Work task: Copy out the listing below line for line, leaving out the pictures.

[Dataset records]
※ ※ ※
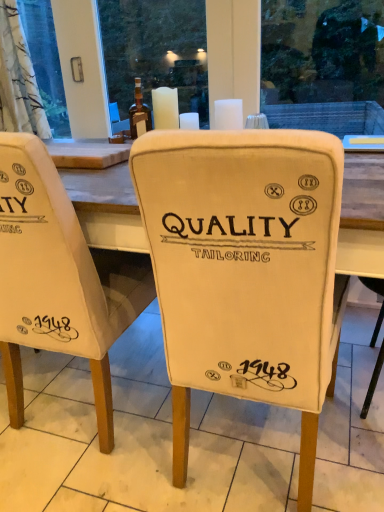
Question: Is translucent glass bottle at center a part of white wax candle at upper center, arranged as the 2th candle when viewed from the right?

Choices:
 (A) yes
 (B) no

Answer: (B)

Question: Could you tell me if white wax candle at upper center, arranged as the 2th candle when viewed from the right, is facing translucent glass bottle at center?

Choices:
 (A) yes
 (B) no

Answer: (B)

Question: Is the surface of white wax candle at upper center, the first candle from the left, in direct contact with translucent glass bottle at center?

Choices:
 (A) yes
 (B) no

Answer: (A)

Question: From a real-world perspective, is white wax candle at upper center, arranged as the 2th candle when viewed from the right, physically above translucent glass bottle at center?

Choices:
 (A) no
 (B) yes

Answer: (A)

Question: Considering the relative sizes of white wax candle at upper center, arranged as the 2th candle when viewed from the right, and translucent glass bottle at center in the image provided, is white wax candle at upper center, arranged as the 2th candle when viewed from the right, thinner than translucent glass bottle at center?

Choices:
 (A) no
 (B) yes

Answer: (B)

Question: Does point (44, 249) appear closer or farther from the camera than point (259, 169)?

Choices:
 (A) closer
 (B) farther

Answer: (B)

Question: Looking at the image, does white fabric chair at center, which appears as the 2th chair when viewed from the right, seem bigger or smaller compared to white fabric chair at center, placed as the 2th chair when sorted from left to right?

Choices:
 (A) big
 (B) small

Answer: (B)

Question: Do you think white fabric chair at center, which appears as the 2th chair when viewed from the right, is within white fabric chair at center, placed as the 2th chair when sorted from left to right, or outside of it?

Choices:
 (A) inside
 (B) outside

Answer: (B)

Question: Relative to white fabric chair at center, placed as the 2th chair when sorted from left to right, is white fabric chair at center, which appears as the 2th chair when viewed from the right, in front or behind?

Choices:
 (A) behind
 (B) front

Answer: (A)

Question: In the image, is translucent glass bottle at center on the left side or the right side of white fabric chair at center?

Choices:
 (A) left
 (B) right

Answer: (A)

Question: Based on their sizes in the image, would you say translucent glass bottle at center is bigger or smaller than white fabric chair at center?

Choices:
 (A) big
 (B) small

Answer: (B)

Question: From a real-world perspective, relative to white fabric chair at center, is translucent glass bottle at center vertically above or below?

Choices:
 (A) below
 (B) above

Answer: (B)

Question: From the image's perspective, is translucent glass bottle at center located above or below white fabric chair at center?

Choices:
 (A) above
 (B) below

Answer: (A)

Question: Is white fabric chair at center inside or outside of white wax candle at upper center, arranged as the 2th candle when viewed from the right?

Choices:
 (A) outside
 (B) inside

Answer: (A)

Question: From a real-world perspective, relative to white wax candle at upper center, the first candle from the left, is white fabric chair at center vertically above or below?

Choices:
 (A) below
 (B) above

Answer: (A)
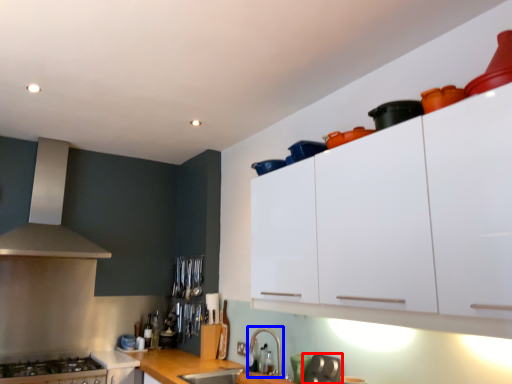
Question: Which of the following is the closest to the observer, appliance (highlighted by a red box) or faucet (highlighted by a blue box)?

Choices:
 (A) appliance
 (B) faucet

Answer: (A)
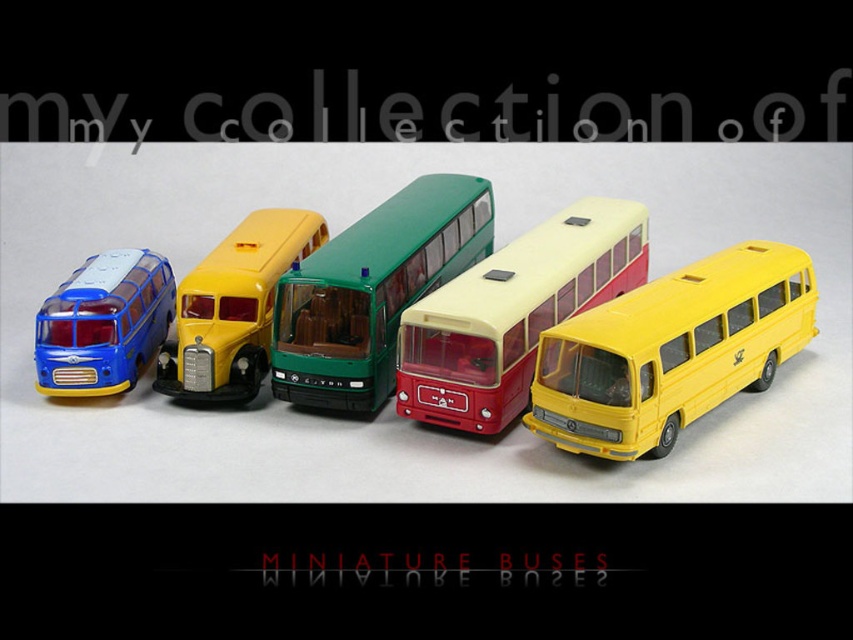
Question: Among these points, which one is nearest to the camera?

Choices:
 (A) (657, 403)
 (B) (102, 380)
 (C) (283, 300)

Answer: (A)

Question: Considering the relative positions of yellow matte bus at right and matte blue bus at left in the image provided, where is yellow matte bus at right located with respect to matte blue bus at left?

Choices:
 (A) right
 (B) left

Answer: (A)

Question: Does yellow matte bus at right appear under green matte/deep plastic bus at center?

Choices:
 (A) no
 (B) yes

Answer: (B)

Question: Which object appears farthest from the camera in this image?

Choices:
 (A) matte blue bus at left
 (B) blue matte bus at left
 (C) matte green double-decker bus at center

Answer: (A)

Question: Which point is farther from the camera taking this photo?

Choices:
 (A) (140, 372)
 (B) (228, 234)
 (C) (799, 284)

Answer: (B)

Question: Does blue matte bus at left appear over yellow matte bus at right?

Choices:
 (A) no
 (B) yes

Answer: (B)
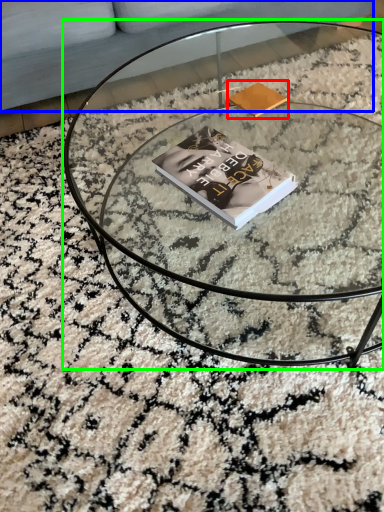
Question: Considering the real-world distances, which object is farthest from paperback book (highlighted by a red box)? couch (highlighted by a blue box) or coffee table (highlighted by a green box)?

Choices:
 (A) couch
 (B) coffee table

Answer: (A)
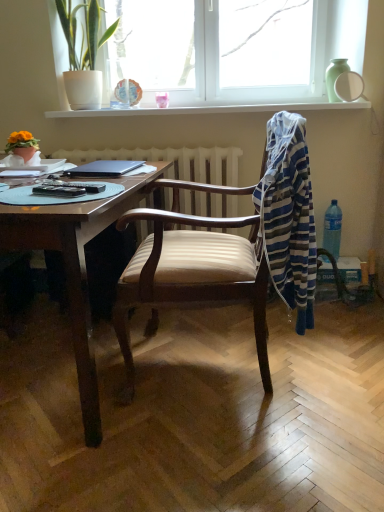
What are the coordinates of `vacant space in wooden chair at center (from a real-world perspective)` in the screenshot? It's located at (206, 369).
※ ※ ※
Completed task:
Question: Is translucent glass bottle at center a part of white wax candle at upper center, arranged as the 2th candle when viewed from the right?

Choices:
 (A) yes
 (B) no

Answer: (B)

Question: Could you tell me if white wax candle at upper center, arranged as the 2th candle when viewed from the right, is facing translucent glass bottle at center?

Choices:
 (A) yes
 (B) no

Answer: (B)

Question: Is the surface of white wax candle at upper center, the first candle from the left, in direct contact with translucent glass bottle at center?

Choices:
 (A) yes
 (B) no

Answer: (A)

Question: From a real-world perspective, is white wax candle at upper center, arranged as the 2th candle when viewed from the right, physically above translucent glass bottle at center?

Choices:
 (A) no
 (B) yes

Answer: (A)

Question: Considering the relative sizes of white wax candle at upper center, arranged as the 2th candle when viewed from the right, and translucent glass bottle at center in the image provided, is white wax candle at upper center, arranged as the 2th candle when viewed from the right, thinner than translucent glass bottle at center?

Choices:
 (A) no
 (B) yes

Answer: (B)

Question: Does point (44, 249) appear closer or farther from the camera than point (259, 169)?

Choices:
 (A) closer
 (B) farther

Answer: (B)

Question: Looking at the image, does white fabric chair at center, which appears as the 2th chair when viewed from the right, seem bigger or smaller compared to white fabric chair at center, placed as the 2th chair when sorted from left to right?

Choices:
 (A) big
 (B) small

Answer: (B)

Question: Do you think white fabric chair at center, which appears as the 2th chair when viewed from the right, is within white fabric chair at center, placed as the 2th chair when sorted from left to right, or outside of it?

Choices:
 (A) inside
 (B) outside

Answer: (B)

Question: Relative to white fabric chair at center, placed as the 2th chair when sorted from left to right, is white fabric chair at center, which appears as the 2th chair when viewed from the right, in front or behind?

Choices:
 (A) behind
 (B) front

Answer: (A)

Question: In the image, is translucent glass bottle at center on the left side or the right side of white fabric chair at center?

Choices:
 (A) left
 (B) right

Answer: (A)

Question: Based on their sizes in the image, would you say translucent glass bottle at center is bigger or smaller than white fabric chair at center?

Choices:
 (A) big
 (B) small

Answer: (B)

Question: From a real-world perspective, relative to white fabric chair at center, is translucent glass bottle at center vertically above or below?

Choices:
 (A) below
 (B) above

Answer: (B)

Question: From the image's perspective, is translucent glass bottle at center located above or below white fabric chair at center?

Choices:
 (A) above
 (B) below

Answer: (A)

Question: Is white fabric chair at center inside or outside of white wax candle at upper center, arranged as the 2th candle when viewed from the right?

Choices:
 (A) outside
 (B) inside

Answer: (A)

Question: From a real-world perspective, relative to white wax candle at upper center, the first candle from the left, is white fabric chair at center vertically above or below?

Choices:
 (A) below
 (B) above

Answer: (A)
Question: Which of the following is the closest to the observer, appliance (highlighted by a red box) or faucet (highlighted by a blue box)?

Choices:
 (A) appliance
 (B) faucet

Answer: (A)
Question: Among these points, which one is nearest to the camera?

Choices:
 (A) (657, 403)
 (B) (102, 380)
 (C) (283, 300)

Answer: (A)

Question: Considering the relative positions of yellow matte bus at right and matte blue bus at left in the image provided, where is yellow matte bus at right located with respect to matte blue bus at left?

Choices:
 (A) right
 (B) left

Answer: (A)

Question: Does yellow matte bus at right appear under green matte/deep plastic bus at center?

Choices:
 (A) no
 (B) yes

Answer: (B)

Question: Which object appears farthest from the camera in this image?

Choices:
 (A) matte blue bus at left
 (B) blue matte bus at left
 (C) matte green double-decker bus at center

Answer: (A)

Question: Which point is farther from the camera taking this photo?

Choices:
 (A) (140, 372)
 (B) (228, 234)
 (C) (799, 284)

Answer: (B)

Question: Does blue matte bus at left appear over yellow matte bus at right?

Choices:
 (A) no
 (B) yes

Answer: (B)
Question: Considering the real-world distances, which object is farthest from paperback book (highlighted by a red box)? couch (highlighted by a blue box) or coffee table (highlighted by a green box)?

Choices:
 (A) couch
 (B) coffee table

Answer: (A)
What are the coordinates of `vacant space in wooden chair at center (from a real-world perspective)` in the screenshot? It's located at (206, 369).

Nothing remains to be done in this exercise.